╭─ Dataset extract
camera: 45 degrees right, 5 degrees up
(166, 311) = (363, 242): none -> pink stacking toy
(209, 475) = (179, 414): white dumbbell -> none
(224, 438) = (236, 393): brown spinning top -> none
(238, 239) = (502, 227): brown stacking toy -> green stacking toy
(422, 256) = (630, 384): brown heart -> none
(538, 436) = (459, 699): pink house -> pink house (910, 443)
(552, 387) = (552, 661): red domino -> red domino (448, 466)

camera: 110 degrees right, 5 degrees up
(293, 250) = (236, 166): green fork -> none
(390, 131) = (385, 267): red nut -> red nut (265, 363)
╰─
╭─ Dataset extract
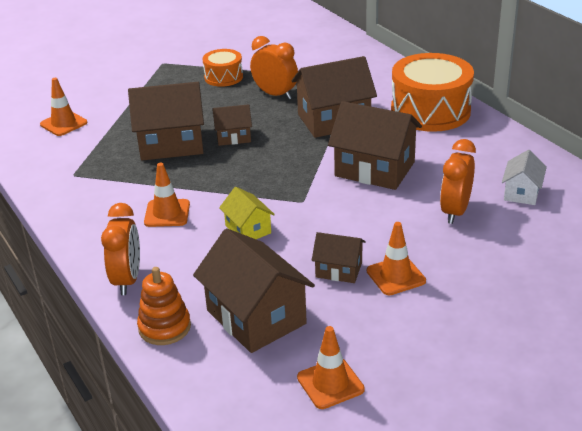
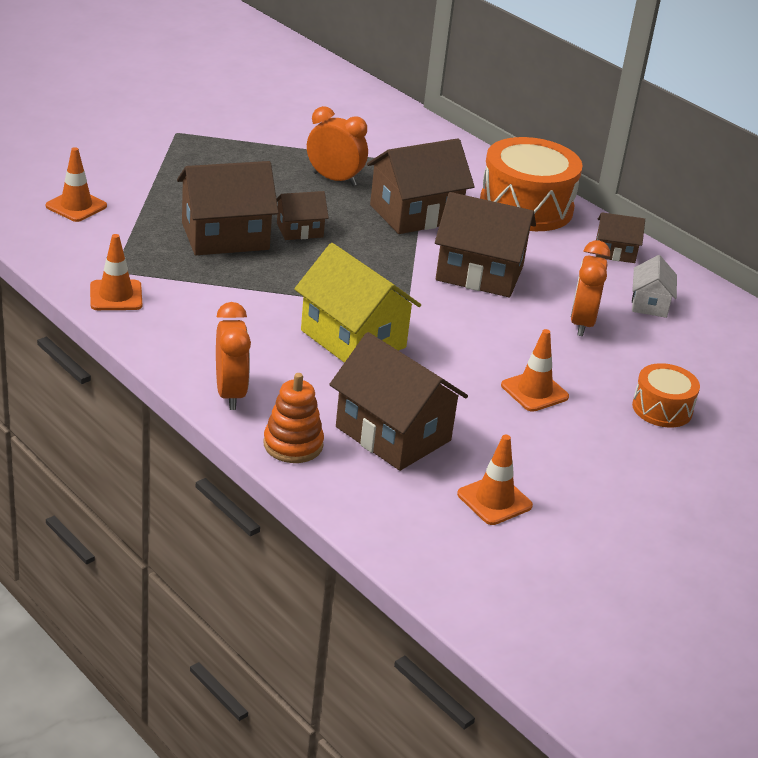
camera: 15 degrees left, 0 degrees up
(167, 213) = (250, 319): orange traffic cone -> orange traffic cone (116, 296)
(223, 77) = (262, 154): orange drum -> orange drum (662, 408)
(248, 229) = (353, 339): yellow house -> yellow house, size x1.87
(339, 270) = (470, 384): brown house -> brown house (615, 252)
╰─
╭─ Dataset extract
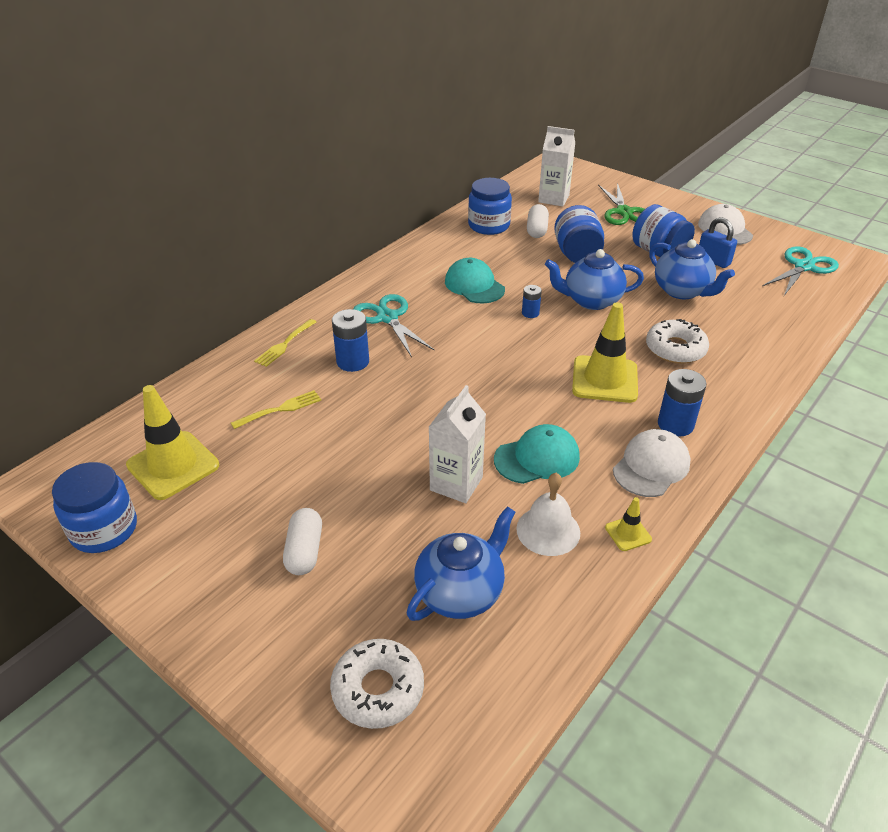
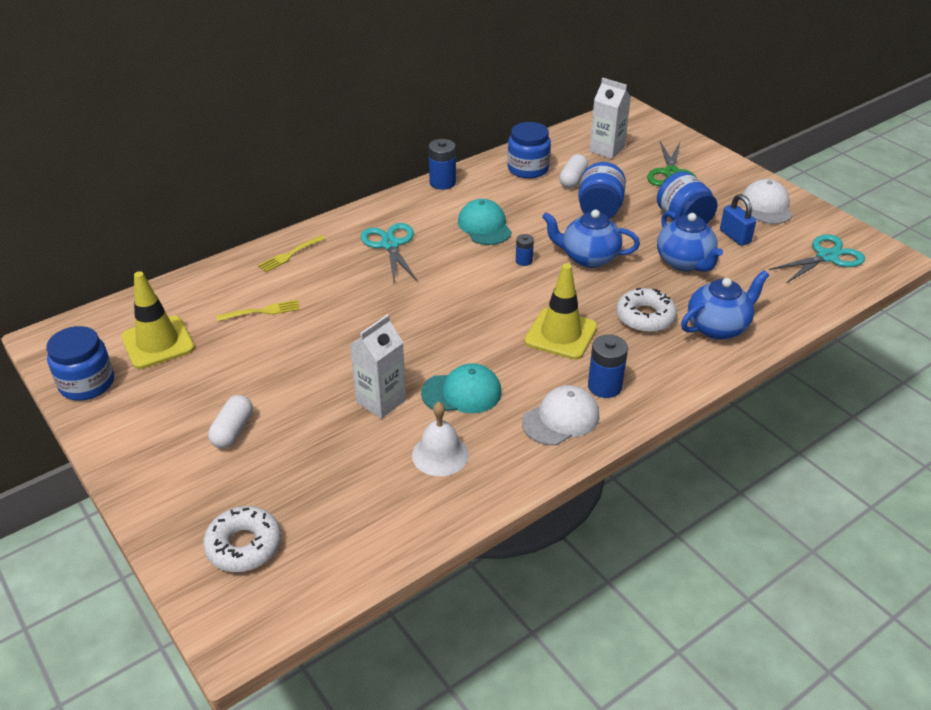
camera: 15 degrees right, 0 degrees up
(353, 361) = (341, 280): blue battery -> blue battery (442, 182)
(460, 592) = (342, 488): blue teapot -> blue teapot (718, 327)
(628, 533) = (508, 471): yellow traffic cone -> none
╰─
**Exercise objective**
In the listing above, the lines from the one containing "camera: 45 degrees right, 5 degrees up" through the one containing "(390, 131) = (385, 267): red" must be set down exactly, with no other lines.

**Solution below**
camera: 45 degrees right, 5 degrees up
(166, 311) = (363, 242): none -> pink stacking toy
(209, 475) = (179, 414): white dumbbell -> none
(224, 438) = (236, 393): brown spinning top -> none
(238, 239) = (502, 227): brown stacking toy -> green stacking toy
(422, 256) = (630, 384): brown heart -> none
(538, 436) = (459, 699): pink house -> pink house (910, 443)
(552, 387) = (552, 661): red domino -> red domino (448, 466)

camera: 110 degrees right, 5 degrees up
(293, 250) = (236, 166): green fork -> none
(390, 131) = (385, 267): red nut -> red nut (265, 363)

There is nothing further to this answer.